How to complete this task - Only the lines from the one containing "R9: 8.2k (+12V, N2) -> 8.2k (N2, N15)" through the end of the data belong in the answer; reproduce them exactly.

Records from a data collection
------------------------------------------------
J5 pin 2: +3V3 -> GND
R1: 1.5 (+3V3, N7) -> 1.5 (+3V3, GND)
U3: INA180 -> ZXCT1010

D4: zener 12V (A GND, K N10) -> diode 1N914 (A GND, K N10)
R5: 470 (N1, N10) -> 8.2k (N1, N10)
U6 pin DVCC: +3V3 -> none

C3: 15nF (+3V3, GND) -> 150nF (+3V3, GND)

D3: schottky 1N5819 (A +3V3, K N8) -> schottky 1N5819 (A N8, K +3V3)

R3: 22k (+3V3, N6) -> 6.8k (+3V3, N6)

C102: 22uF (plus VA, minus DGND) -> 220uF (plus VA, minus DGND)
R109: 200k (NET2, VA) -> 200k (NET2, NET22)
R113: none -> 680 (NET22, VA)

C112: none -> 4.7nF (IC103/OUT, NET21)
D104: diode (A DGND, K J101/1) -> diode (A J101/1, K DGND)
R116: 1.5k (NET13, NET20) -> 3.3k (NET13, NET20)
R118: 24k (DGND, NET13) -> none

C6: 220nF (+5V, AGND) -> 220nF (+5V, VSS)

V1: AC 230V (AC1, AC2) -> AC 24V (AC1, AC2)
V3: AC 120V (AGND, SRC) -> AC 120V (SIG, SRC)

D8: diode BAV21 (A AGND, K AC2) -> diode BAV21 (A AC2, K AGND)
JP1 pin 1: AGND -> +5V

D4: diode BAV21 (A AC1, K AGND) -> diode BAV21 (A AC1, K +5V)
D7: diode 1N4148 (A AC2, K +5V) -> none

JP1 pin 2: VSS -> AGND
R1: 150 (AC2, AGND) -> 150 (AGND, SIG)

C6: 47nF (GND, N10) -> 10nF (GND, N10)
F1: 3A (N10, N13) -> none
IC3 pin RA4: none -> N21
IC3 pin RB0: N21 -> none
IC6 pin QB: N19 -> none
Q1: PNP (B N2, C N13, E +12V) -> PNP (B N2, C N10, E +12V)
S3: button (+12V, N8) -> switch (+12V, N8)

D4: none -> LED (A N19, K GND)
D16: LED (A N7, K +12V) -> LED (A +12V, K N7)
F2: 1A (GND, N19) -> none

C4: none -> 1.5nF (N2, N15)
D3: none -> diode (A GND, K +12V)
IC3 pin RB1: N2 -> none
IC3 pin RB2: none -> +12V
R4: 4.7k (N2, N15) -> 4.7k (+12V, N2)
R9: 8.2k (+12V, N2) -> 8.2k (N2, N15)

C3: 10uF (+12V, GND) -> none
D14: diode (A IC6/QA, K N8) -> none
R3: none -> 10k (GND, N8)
------------------------------------------------
Response box -
R9: 8.2k (+12V, N2) -> 8.2k (N2, N15)

C3: 10uF (+12V, GND) -> none
D14: diode (A IC6/QA, K N8) -> none
R3: none -> 10k (GND, N8)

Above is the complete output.